Exercise materials section start
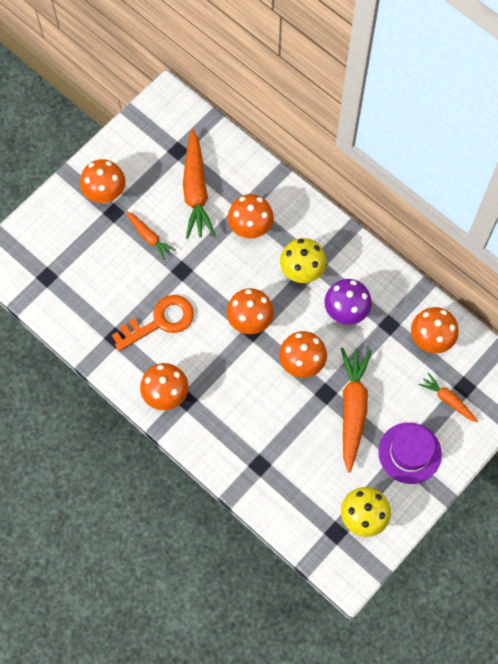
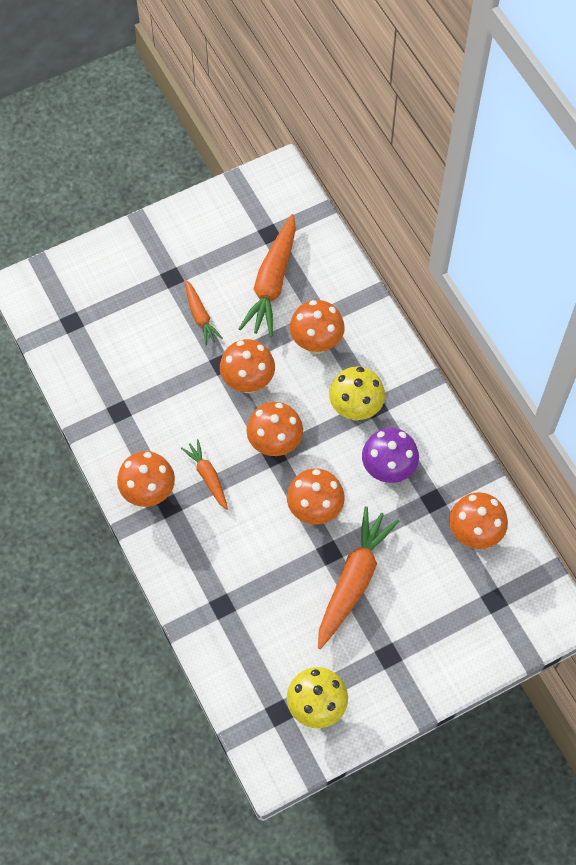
camera: 20 degrees right, 5 degrees down
(105, 194) = (171, 255): orange mushroom -> orange mushroom (248, 382)
(159, 321) = (174, 410): orange key -> none
(409, 453) = (400, 653): purple hat -> none
(448, 400) = (468, 608): orange carrot -> orange carrot (208, 476)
Exercise materials section end
• _Instructions to follow_
From the listing above, return every line that contains the word "orange".

• _Exercise output_
(105, 194) = (171, 255): orange mushroom -> orange mushroom (248, 382)
(159, 321) = (174, 410): orange key -> none
(448, 400) = (468, 608): orange carrot -> orange carrot (208, 476)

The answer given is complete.